• [Task statement]
For each line of the data that includes the word "AGND", copy the line.

------------------------------------------------

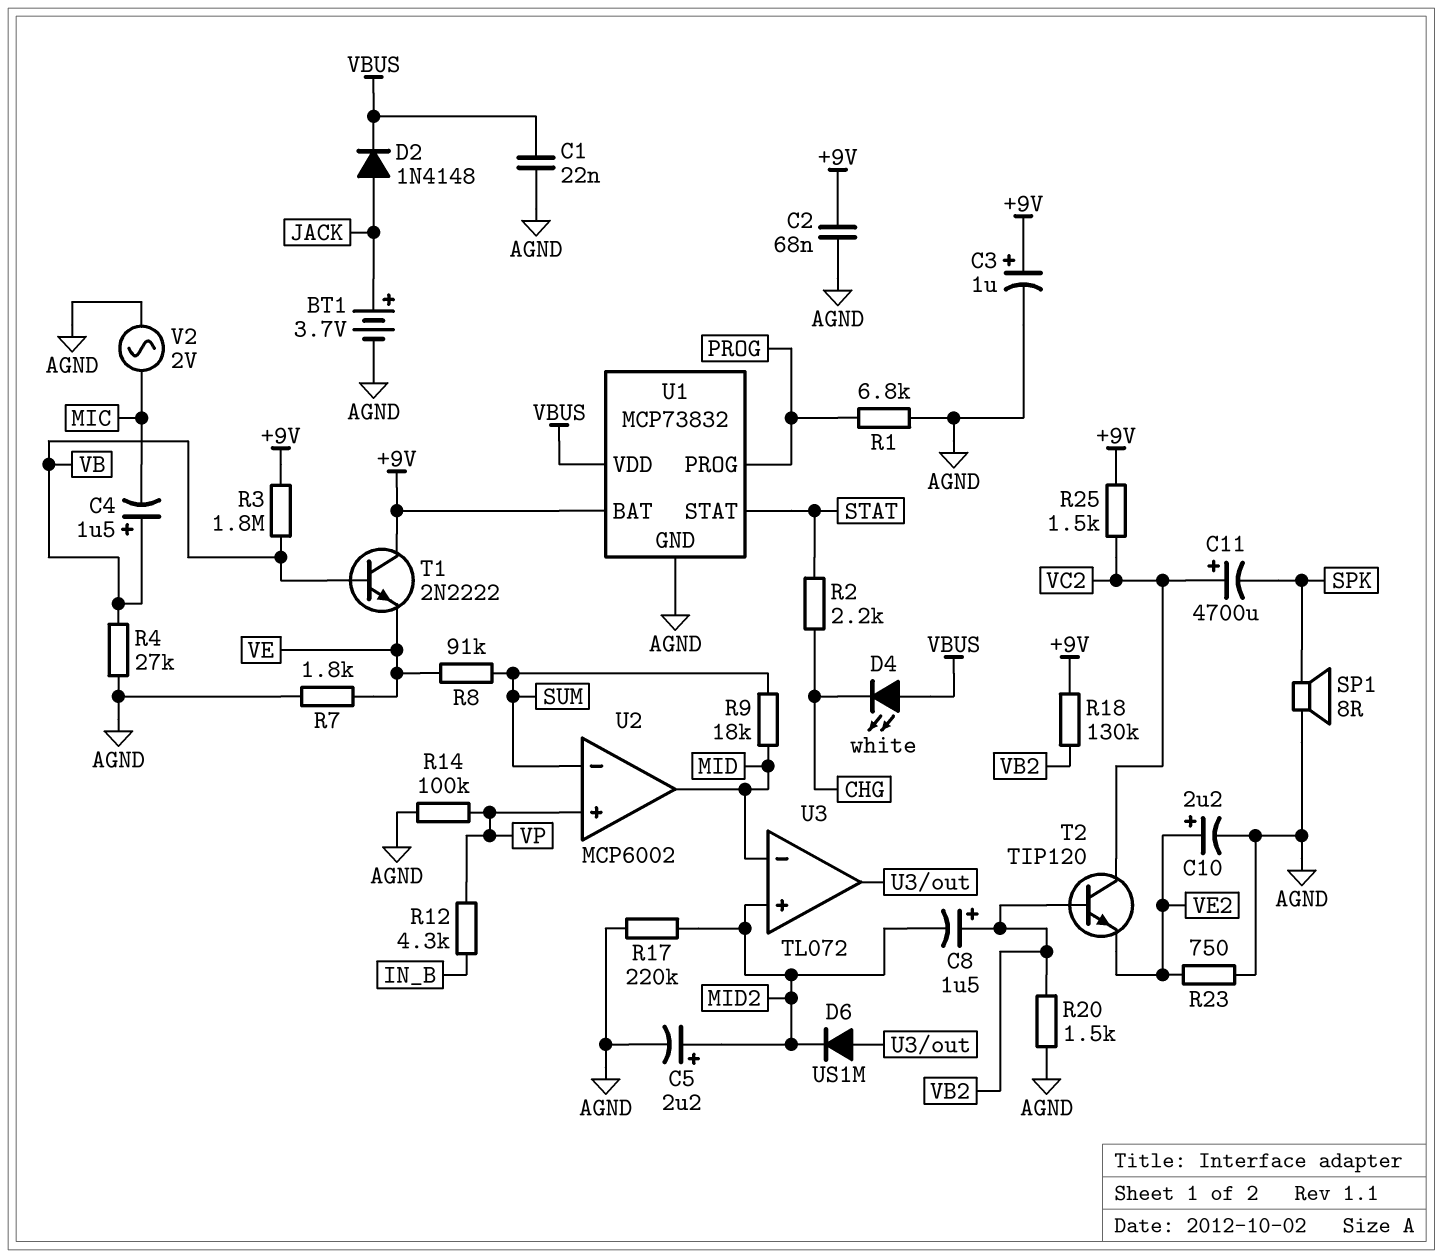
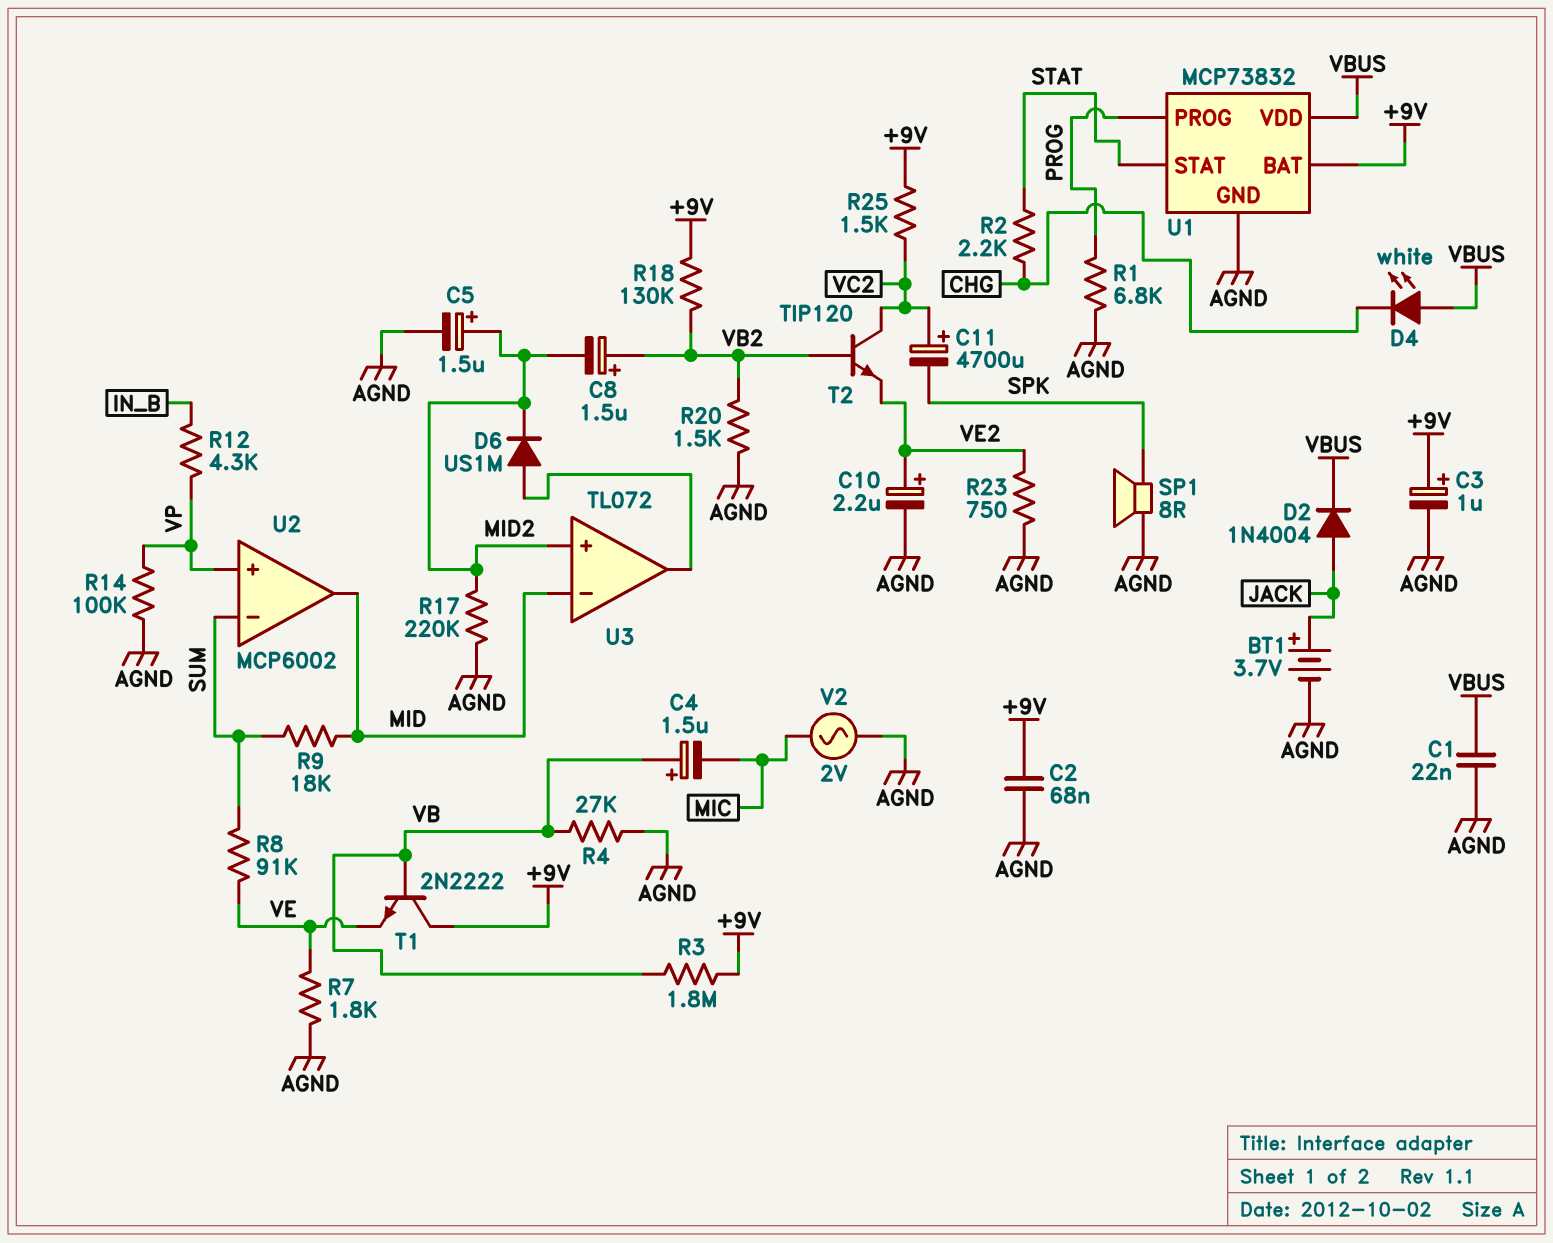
C5: 2.2uF (plus MID2, minus AGND) -> 1.5uF (plus MID2, minus AGND)
D2: diode 1N4148 (A JACK, K VBUS) -> diode 1N4004 (A JACK, K VBUS)

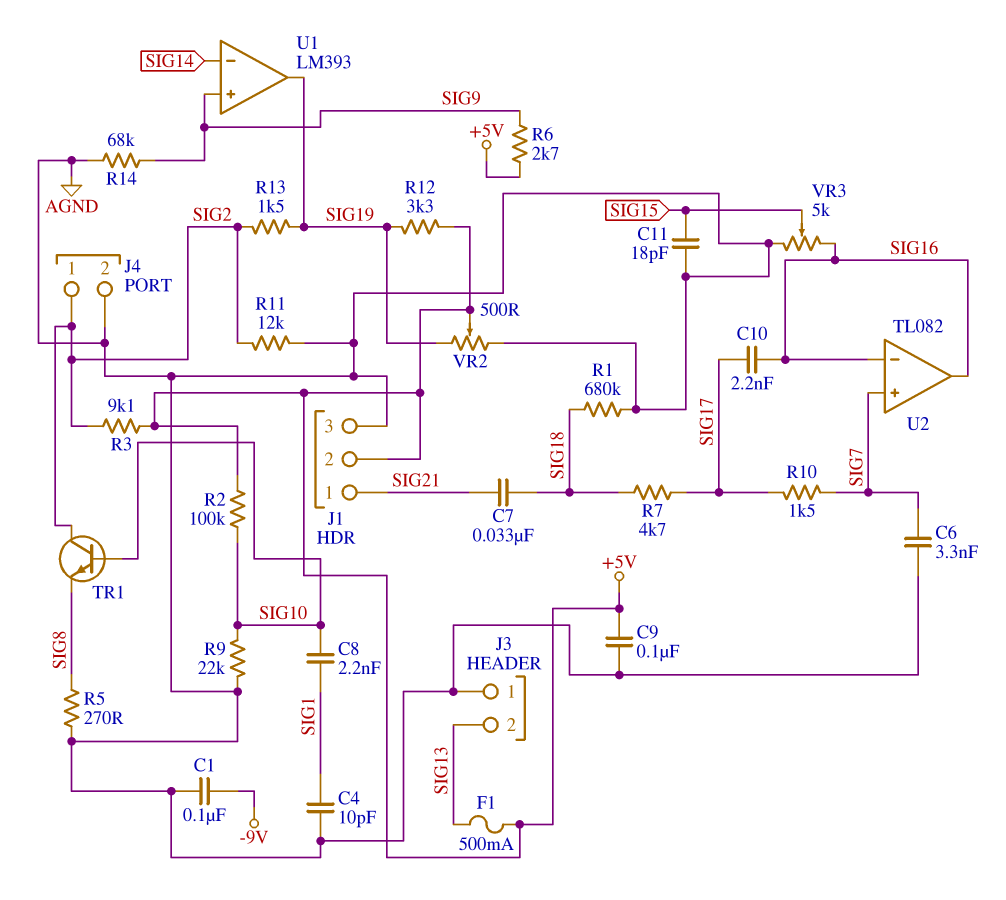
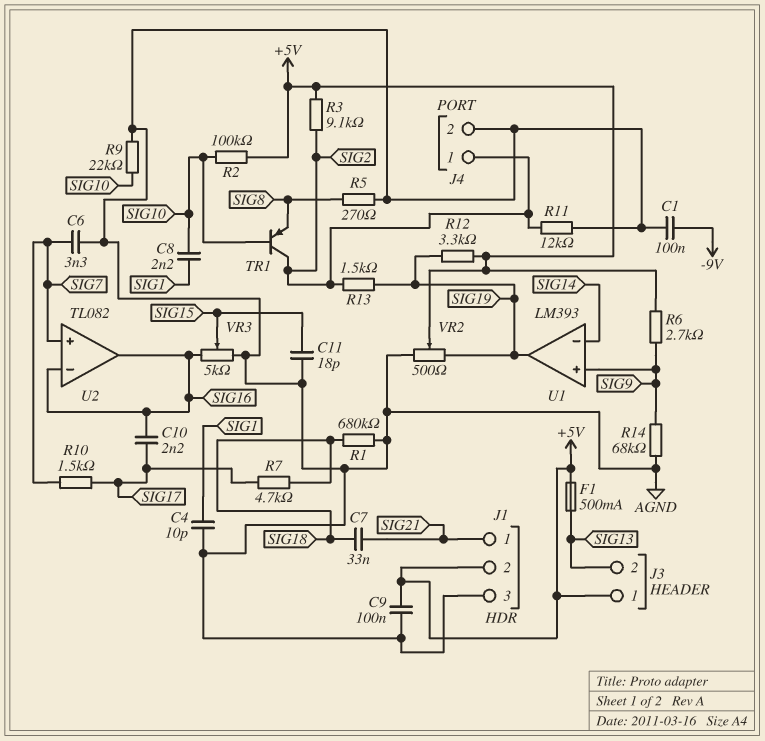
J3 pin 1: AGND -> +5V
TR1: NPN (B SIG10, C SIG2, E SIG8) -> PNP (B SIG10, C SIG2, E SIG8)

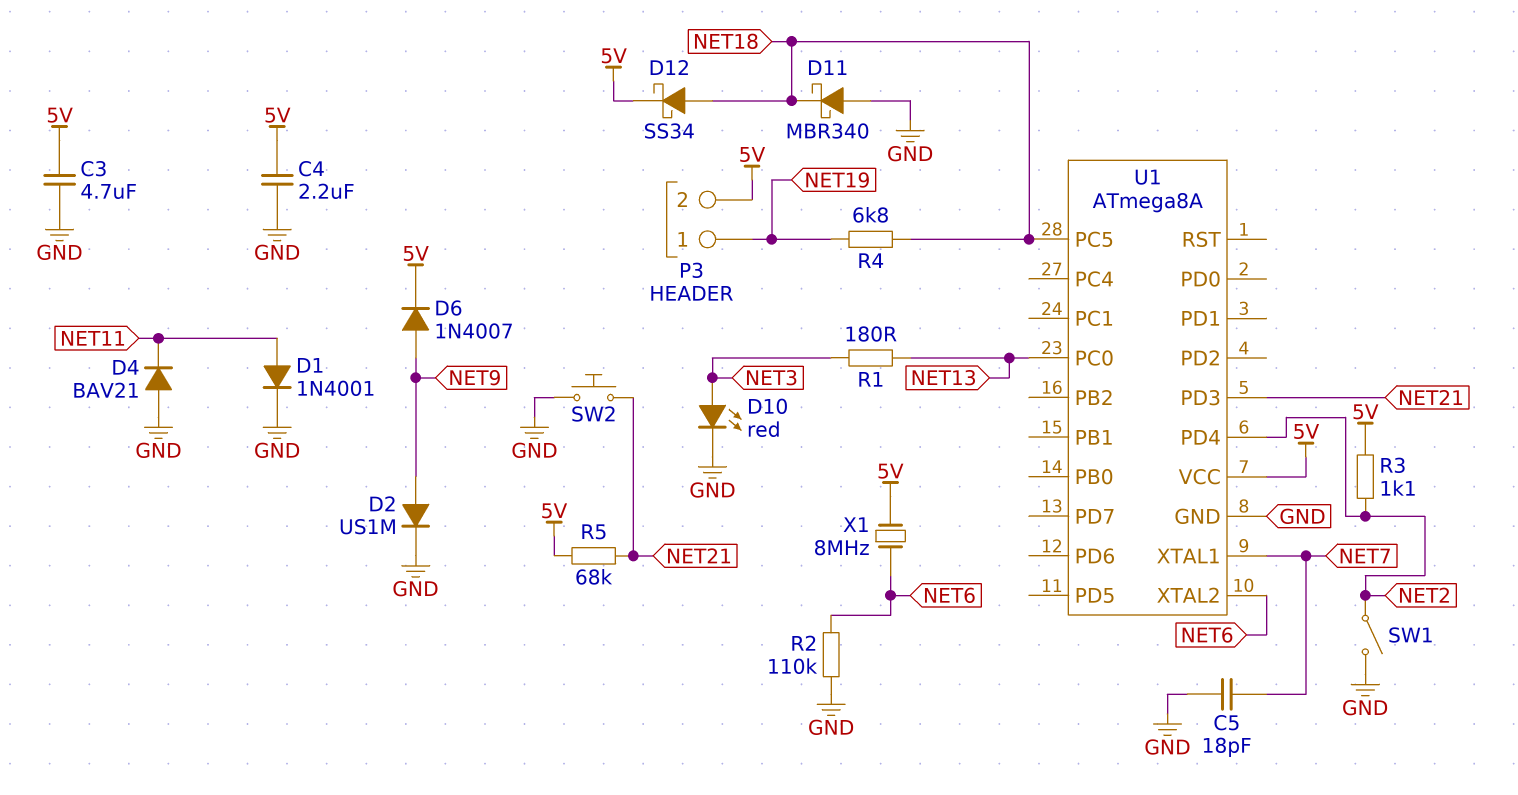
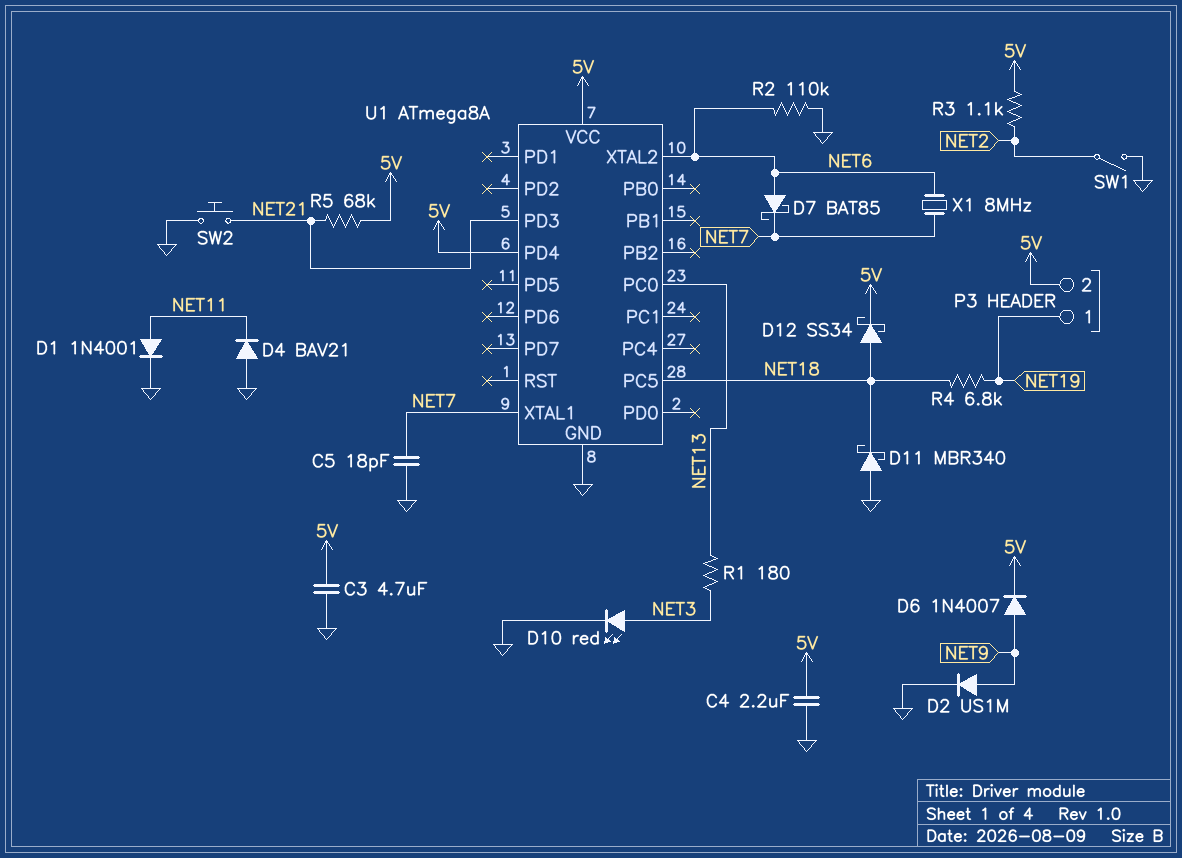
D7: none -> schottky BAT85 (A NET6, K NET7)
U1 pin PD4: NET2 -> 5V
X1: 8MHz (5V, NET6) -> 8MHz (NET6, NET7)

------------------------------------------------

• [Answer space]
C5: 2.2uF (plus MID2, minus AGND) -> 1.5uF (plus MID2, minus AGND)
J3 pin 1: AGND -> +5V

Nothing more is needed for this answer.